Extracted material>
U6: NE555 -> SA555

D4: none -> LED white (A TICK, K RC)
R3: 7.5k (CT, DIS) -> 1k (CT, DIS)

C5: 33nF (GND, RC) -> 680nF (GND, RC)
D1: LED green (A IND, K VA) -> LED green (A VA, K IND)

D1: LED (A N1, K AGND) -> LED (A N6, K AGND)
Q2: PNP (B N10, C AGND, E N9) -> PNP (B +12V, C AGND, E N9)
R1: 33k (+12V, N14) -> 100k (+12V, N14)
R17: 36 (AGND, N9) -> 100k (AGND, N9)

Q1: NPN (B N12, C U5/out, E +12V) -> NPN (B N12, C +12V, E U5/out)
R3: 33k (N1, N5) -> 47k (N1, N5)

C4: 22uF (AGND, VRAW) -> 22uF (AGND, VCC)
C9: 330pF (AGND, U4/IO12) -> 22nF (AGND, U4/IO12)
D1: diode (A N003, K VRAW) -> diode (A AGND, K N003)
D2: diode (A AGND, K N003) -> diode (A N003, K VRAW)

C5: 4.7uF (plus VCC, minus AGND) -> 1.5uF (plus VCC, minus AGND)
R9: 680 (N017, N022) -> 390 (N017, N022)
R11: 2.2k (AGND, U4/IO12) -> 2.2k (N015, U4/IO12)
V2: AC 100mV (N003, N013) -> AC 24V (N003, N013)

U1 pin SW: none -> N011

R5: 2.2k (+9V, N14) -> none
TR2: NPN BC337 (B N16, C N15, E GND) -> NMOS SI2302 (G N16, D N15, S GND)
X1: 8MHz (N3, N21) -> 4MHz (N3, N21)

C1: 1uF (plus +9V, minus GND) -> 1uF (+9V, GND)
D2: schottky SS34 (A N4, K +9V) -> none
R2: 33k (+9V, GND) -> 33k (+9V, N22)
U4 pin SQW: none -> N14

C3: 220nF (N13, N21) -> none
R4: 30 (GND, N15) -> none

Activity>
Only the lines from the beginning of the data above through the line containing "C9: 330pF (AGND, U4/IO12)" should be repeated, exactly as they appear.

Solved exercise>
U6: NE555 -> SA555

D4: none -> LED white (A TICK, K RC)
R3: 7.5k (CT, DIS) -> 1k (CT, DIS)

C5: 33nF (GND, RC) -> 680nF (GND, RC)
D1: LED green (A IND, K VA) -> LED green (A VA, K IND)

D1: LED (A N1, K AGND) -> LED (A N6, K AGND)
Q2: PNP (B N10, C AGND, E N9) -> PNP (B +12V, C AGND, E N9)
R1: 33k (+12V, N14) -> 100k (+12V, N14)
R17: 36 (AGND, N9) -> 100k (AGND, N9)

Q1: NPN (B N12, C U5/out, E +12V) -> NPN (B N12, C +12V, E U5/out)
R3: 33k (N1, N5) -> 47k (N1, N5)

C4: 22uF (AGND, VRAW) -> 22uF (AGND, VCC)
C9: 330pF (AGND, U4/IO12) -> 22nF (AGND, U4/IO12)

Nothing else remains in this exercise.